↓↓↓
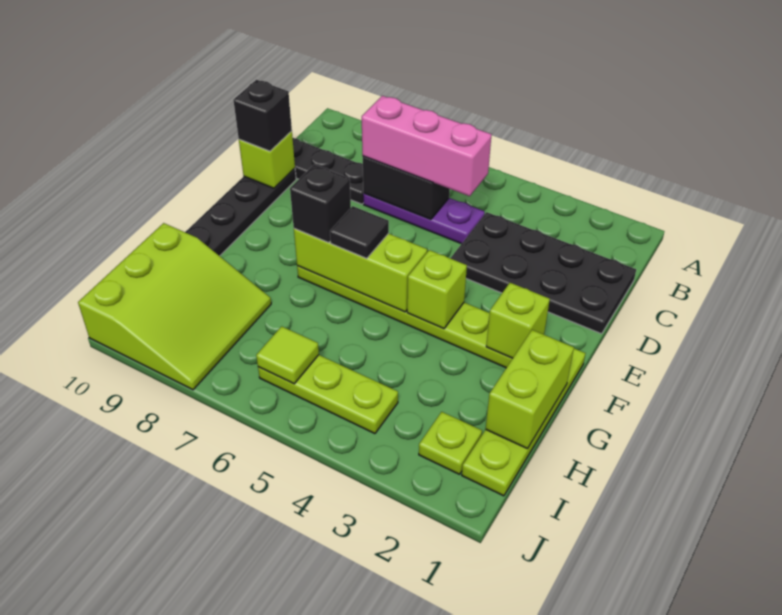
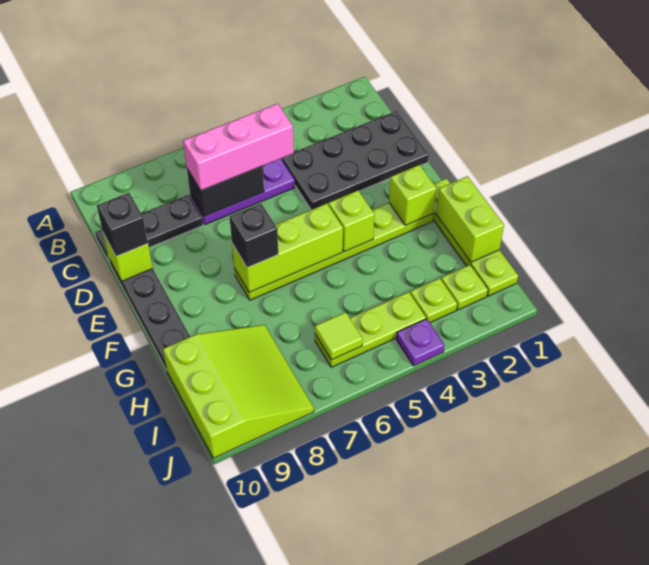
black 1x1 tile [330,206,389,258] -> none
none -> lime 1x1 plate [410,278,457,323]
none -> purple 1x1 plate [396,319,445,366]

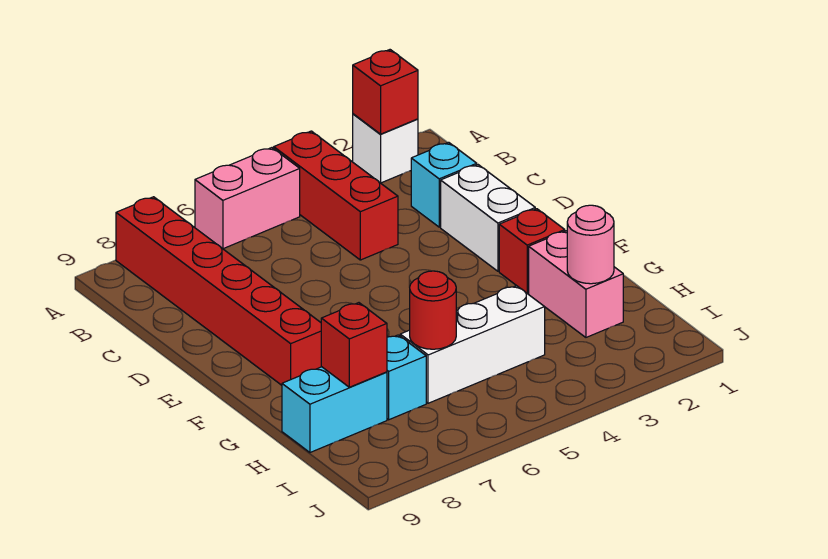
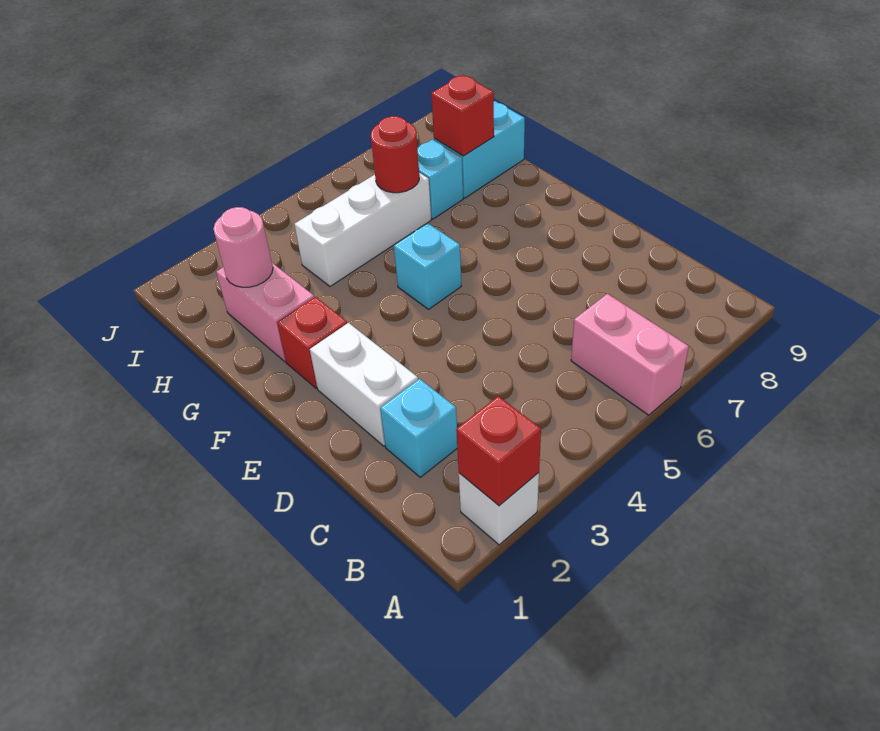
red 1x3 brick [274,131,398,260] -> none
pink 1x2 brick [195,148,300,249] -> pink 1x2 brick turned to [571,294,689,415]
red 1x6 brick [116,197,321,385] -> none
none -> cyan 1x1 brick [394,223,461,309]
↑↑↑
= YOUR ASSIGNMENT =
The response should contain every record above exactly as written, and none of the pictures.

= THE ANSWER =
black 1x1 tile [330,206,389,258] -> none
none -> lime 1x1 plate [410,278,457,323]
none -> purple 1x1 plate [396,319,445,366]

red 1x3 brick [274,131,398,260] -> none
pink 1x2 brick [195,148,300,249] -> pink 1x2 brick turned to [571,294,689,415]
red 1x6 brick [116,197,321,385] -> none
none -> cyan 1x1 brick [394,223,461,309]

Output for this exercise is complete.